BEGIN Records to use

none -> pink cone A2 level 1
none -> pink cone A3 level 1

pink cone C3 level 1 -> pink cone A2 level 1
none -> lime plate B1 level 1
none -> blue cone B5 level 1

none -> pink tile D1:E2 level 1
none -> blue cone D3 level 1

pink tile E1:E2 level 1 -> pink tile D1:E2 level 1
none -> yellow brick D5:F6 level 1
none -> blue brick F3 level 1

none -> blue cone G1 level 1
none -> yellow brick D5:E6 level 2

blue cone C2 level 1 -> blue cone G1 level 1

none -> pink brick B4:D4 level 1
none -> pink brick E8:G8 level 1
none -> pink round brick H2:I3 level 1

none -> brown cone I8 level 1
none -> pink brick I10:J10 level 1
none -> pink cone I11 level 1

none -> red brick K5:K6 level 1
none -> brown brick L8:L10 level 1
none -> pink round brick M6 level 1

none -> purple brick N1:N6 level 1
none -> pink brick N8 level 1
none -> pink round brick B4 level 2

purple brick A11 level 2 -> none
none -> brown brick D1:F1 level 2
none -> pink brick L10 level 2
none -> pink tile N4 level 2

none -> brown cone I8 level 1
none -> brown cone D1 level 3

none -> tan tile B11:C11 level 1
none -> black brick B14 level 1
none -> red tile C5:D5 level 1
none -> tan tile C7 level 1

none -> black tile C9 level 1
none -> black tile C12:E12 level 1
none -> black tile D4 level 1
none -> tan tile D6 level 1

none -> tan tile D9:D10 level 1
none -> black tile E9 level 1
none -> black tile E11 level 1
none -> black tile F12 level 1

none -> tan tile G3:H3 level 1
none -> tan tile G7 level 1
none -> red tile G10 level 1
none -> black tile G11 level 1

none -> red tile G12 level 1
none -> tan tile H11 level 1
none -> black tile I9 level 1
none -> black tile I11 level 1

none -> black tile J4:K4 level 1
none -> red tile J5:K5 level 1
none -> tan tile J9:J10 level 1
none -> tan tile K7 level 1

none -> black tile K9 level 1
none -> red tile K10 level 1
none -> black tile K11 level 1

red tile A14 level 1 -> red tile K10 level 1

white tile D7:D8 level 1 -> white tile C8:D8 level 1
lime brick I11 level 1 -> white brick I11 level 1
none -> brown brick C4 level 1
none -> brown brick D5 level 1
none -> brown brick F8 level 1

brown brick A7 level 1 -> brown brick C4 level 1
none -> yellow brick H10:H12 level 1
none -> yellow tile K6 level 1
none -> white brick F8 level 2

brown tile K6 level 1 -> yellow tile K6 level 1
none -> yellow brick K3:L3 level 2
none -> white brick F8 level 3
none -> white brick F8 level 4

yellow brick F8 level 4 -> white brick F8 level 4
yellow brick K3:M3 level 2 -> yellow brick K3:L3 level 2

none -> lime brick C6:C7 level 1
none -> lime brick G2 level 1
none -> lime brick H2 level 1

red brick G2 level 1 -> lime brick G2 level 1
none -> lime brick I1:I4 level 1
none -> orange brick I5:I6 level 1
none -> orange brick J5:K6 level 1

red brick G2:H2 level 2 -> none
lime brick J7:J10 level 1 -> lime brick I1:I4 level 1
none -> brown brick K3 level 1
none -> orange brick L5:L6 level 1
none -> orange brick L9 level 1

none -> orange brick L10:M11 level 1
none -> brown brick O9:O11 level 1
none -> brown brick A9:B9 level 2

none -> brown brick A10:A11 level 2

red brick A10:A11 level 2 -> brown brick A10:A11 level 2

END Records to use

Each line from the beginning of the entries to the line with "purple brick A11 level 2 -> none" must be repeated exactly, with both end lines kept and no other lines given.

none -> pink cone A2 level 1
none -> pink cone A3 level 1

pink cone C3 level 1 -> pink cone A2 level 1
none -> lime plate B1 level 1
none -> blue cone B5 level 1

none -> pink tile D1:E2 level 1
none -> blue cone D3 level 1

pink tile E1:E2 level 1 -> pink tile D1:E2 level 1
none -> yellow brick D5:F6 level 1
none -> blue brick F3 level 1

none -> blue cone G1 level 1
none -> yellow brick D5:E6 level 2

blue cone C2 level 1 -> blue cone G1 level 1

none -> pink brick B4:D4 level 1
none -> pink brick E8:G8 level 1
none -> pink round brick H2:I3 level 1

none -> brown cone I8 level 1
none -> pink brick I10:J10 level 1
none -> pink cone I11 level 1

none -> red brick K5:K6 level 1
none -> brown brick L8:L10 level 1
none -> pink round brick M6 level 1

none -> purple brick N1:N6 level 1
none -> pink brick N8 level 1
none -> pink round brick B4 level 2

purple brick A11 level 2 -> none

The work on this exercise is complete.